>>
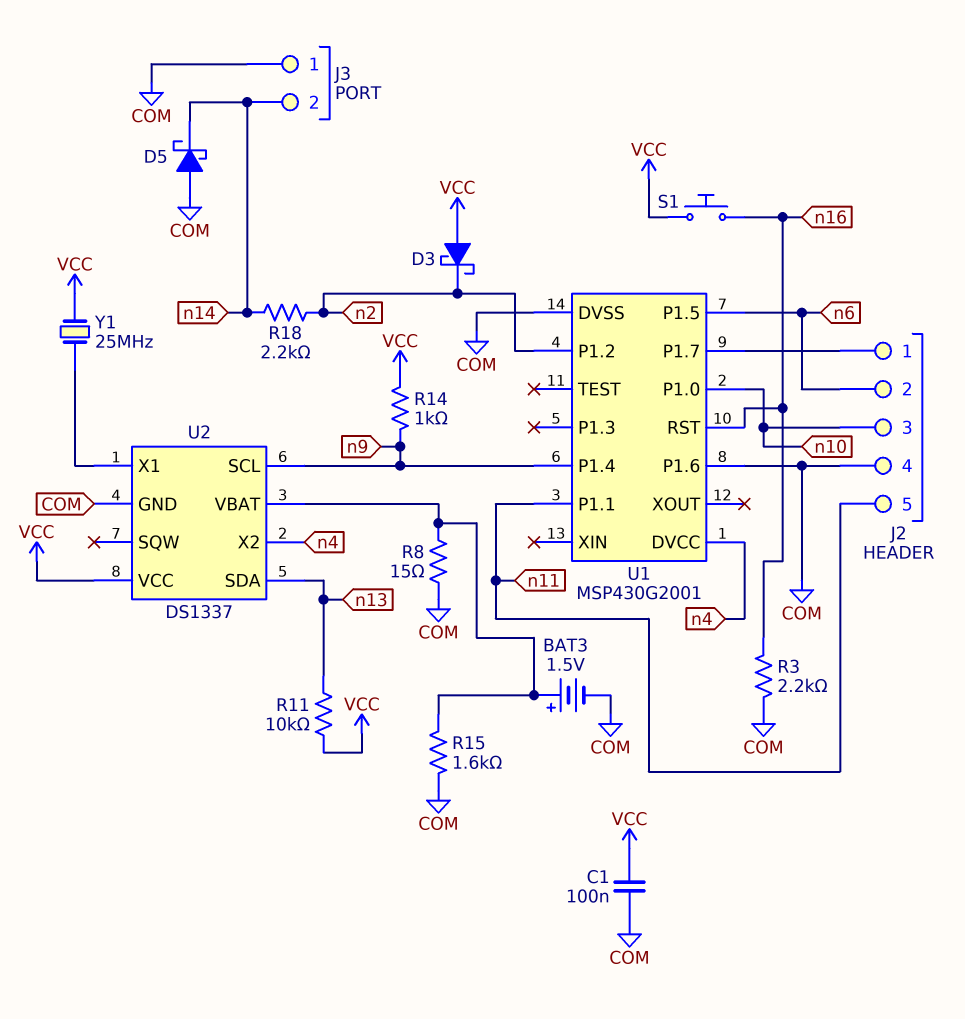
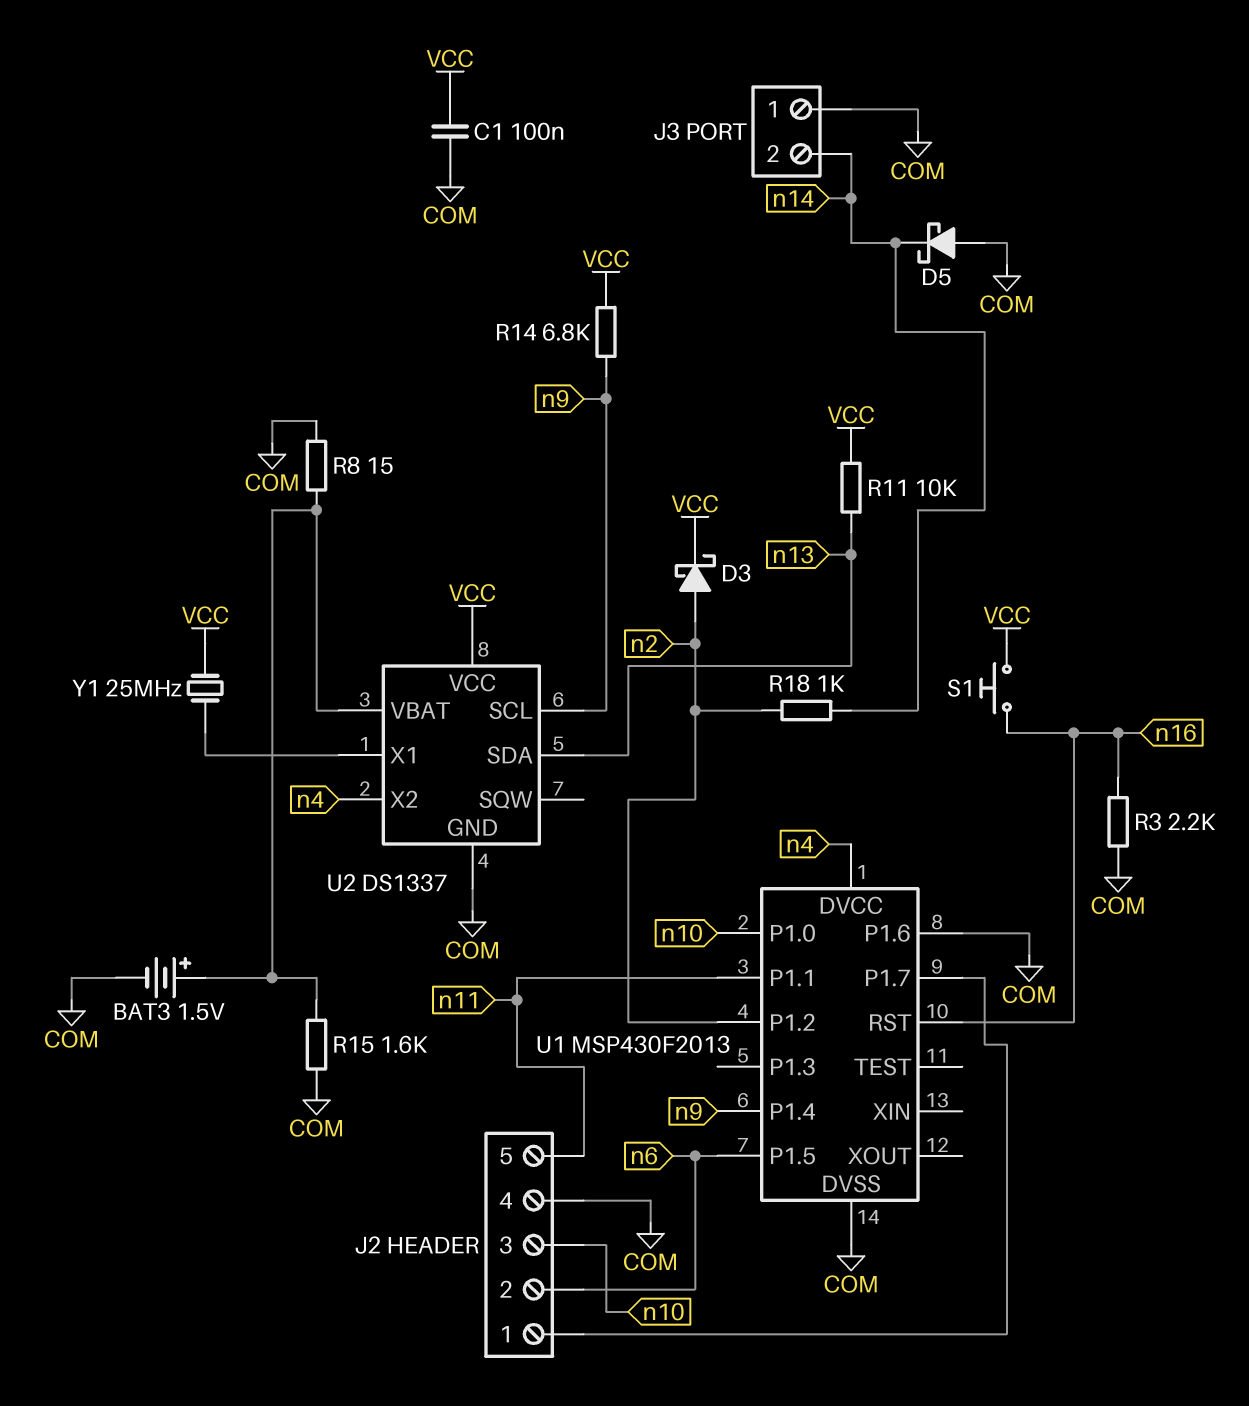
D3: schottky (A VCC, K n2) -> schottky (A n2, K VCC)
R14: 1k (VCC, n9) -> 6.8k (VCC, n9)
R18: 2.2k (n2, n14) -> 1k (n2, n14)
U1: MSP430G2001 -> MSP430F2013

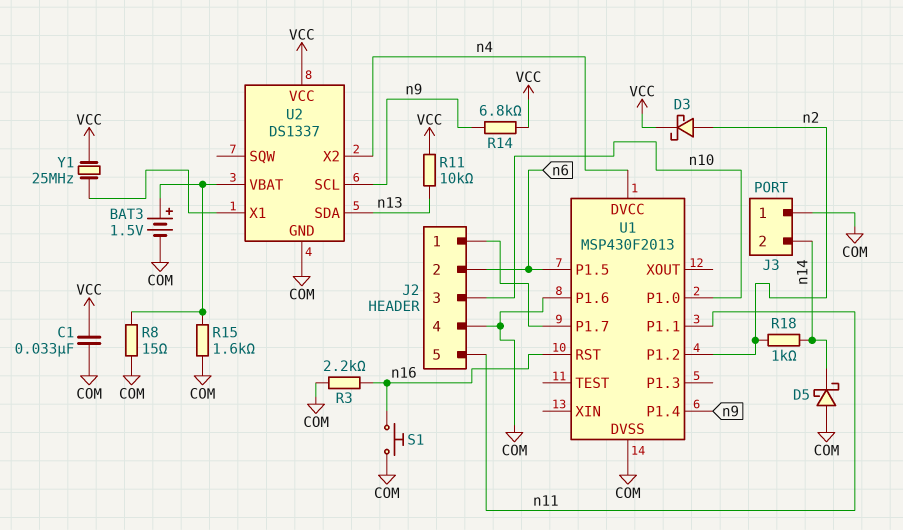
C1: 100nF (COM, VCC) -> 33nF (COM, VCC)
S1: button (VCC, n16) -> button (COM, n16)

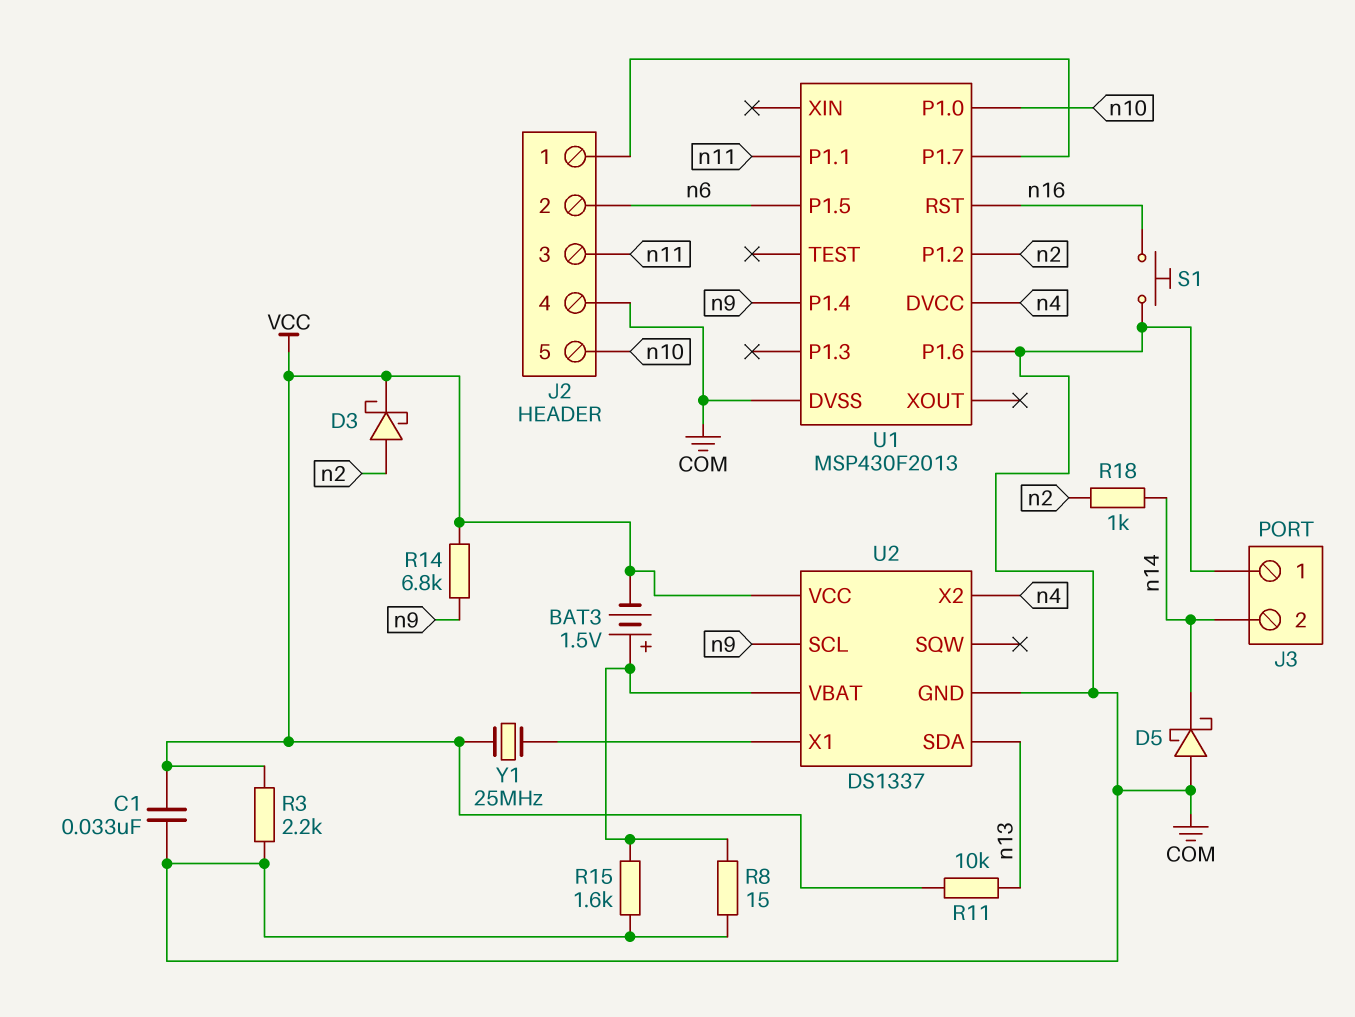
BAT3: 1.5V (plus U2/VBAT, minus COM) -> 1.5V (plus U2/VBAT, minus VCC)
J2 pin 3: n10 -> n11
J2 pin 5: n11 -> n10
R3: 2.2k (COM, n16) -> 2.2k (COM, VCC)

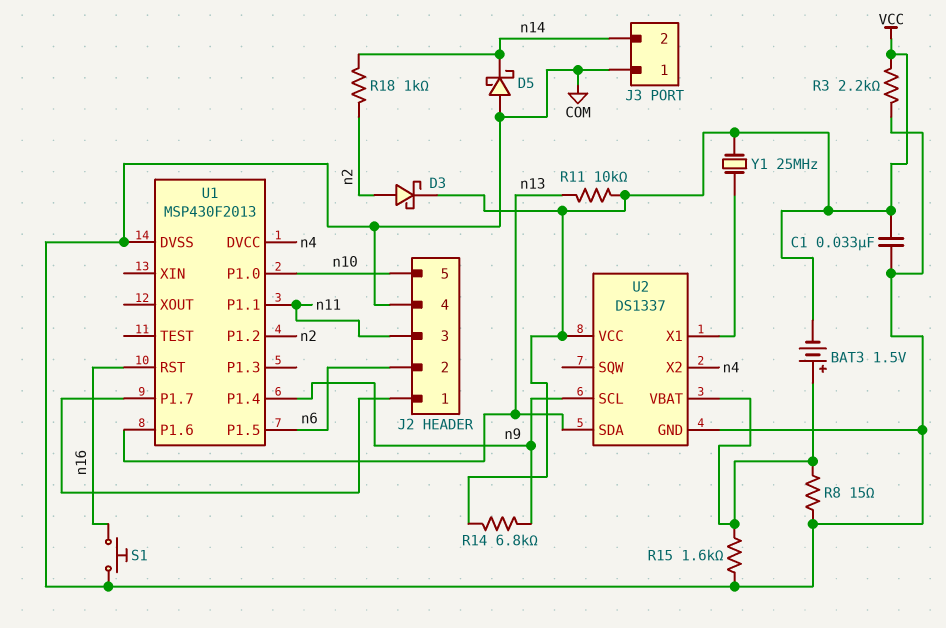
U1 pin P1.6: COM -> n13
<<
• Your objective
Please provide a faithful transcription of all the data, pictures excluded.

• Solution to this exercise
D3: schottky (A VCC, K n2) -> schottky (A n2, K VCC)
R14: 1k (VCC, n9) -> 6.8k (VCC, n9)
R18: 2.2k (n2, n14) -> 1k (n2, n14)
U1: MSP430G2001 -> MSP430F2013

C1: 100nF (COM, VCC) -> 33nF (COM, VCC)
S1: button (VCC, n16) -> button (COM, n16)

BAT3: 1.5V (plus U2/VBAT, minus COM) -> 1.5V (plus U2/VBAT, minus VCC)
J2 pin 3: n10 -> n11
J2 pin 5: n11 -> n10
R3: 2.2k (COM, n16) -> 2.2k (COM, VCC)

U1 pin P1.6: COM -> n13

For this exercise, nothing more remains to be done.